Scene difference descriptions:
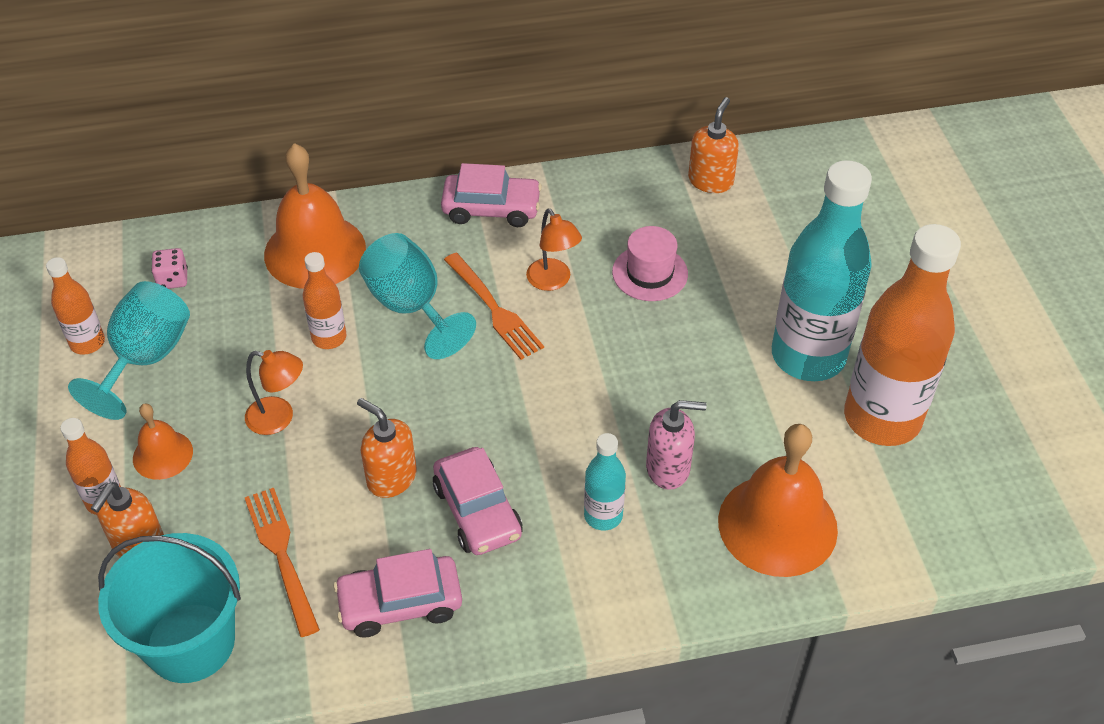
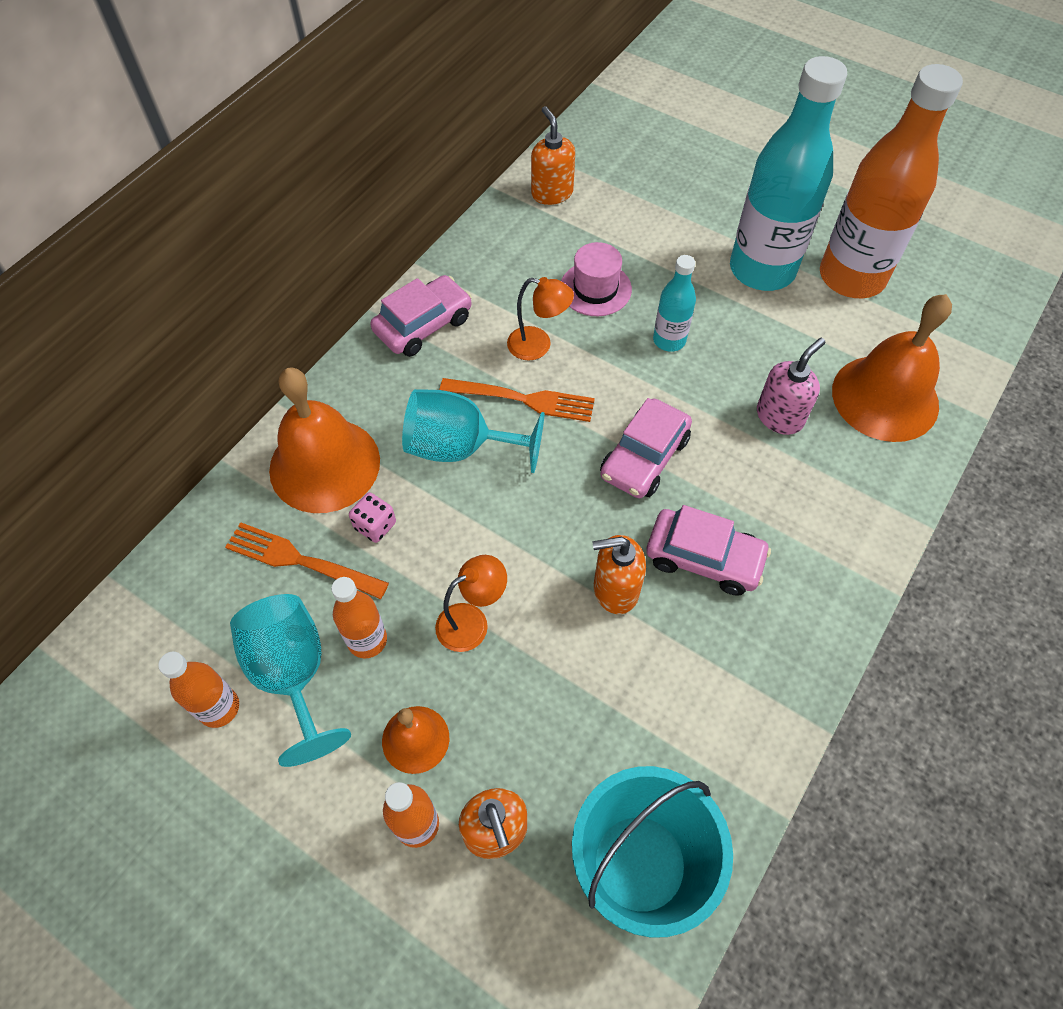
camera: 45 degrees left, 10 degrees up
pink dice [151,248,188,289] -> pink dice moved to [349,492,396,543]
orange fork [245,488,320,637] -> orange fork moved to [225,522,389,599]
orange bottle [303,252,347,349] -> orange bottle moved to [331,577,387,658]
pink car [333,549,462,638] -> pink car moved to [600,398,692,498]
turquoise bottle [584,433,626,531] -> turquoise bottle moved to [653,255,696,352]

(Your task)
Look above for the line containing "pink car [333,549,462,638]", then transcribe it and all lines after it through the last, exactly and with nothing else.

(Answer below)
pink car [333,549,462,638] -> pink car moved to [600,398,692,498]
turquoise bottle [584,433,626,531] -> turquoise bottle moved to [653,255,696,352]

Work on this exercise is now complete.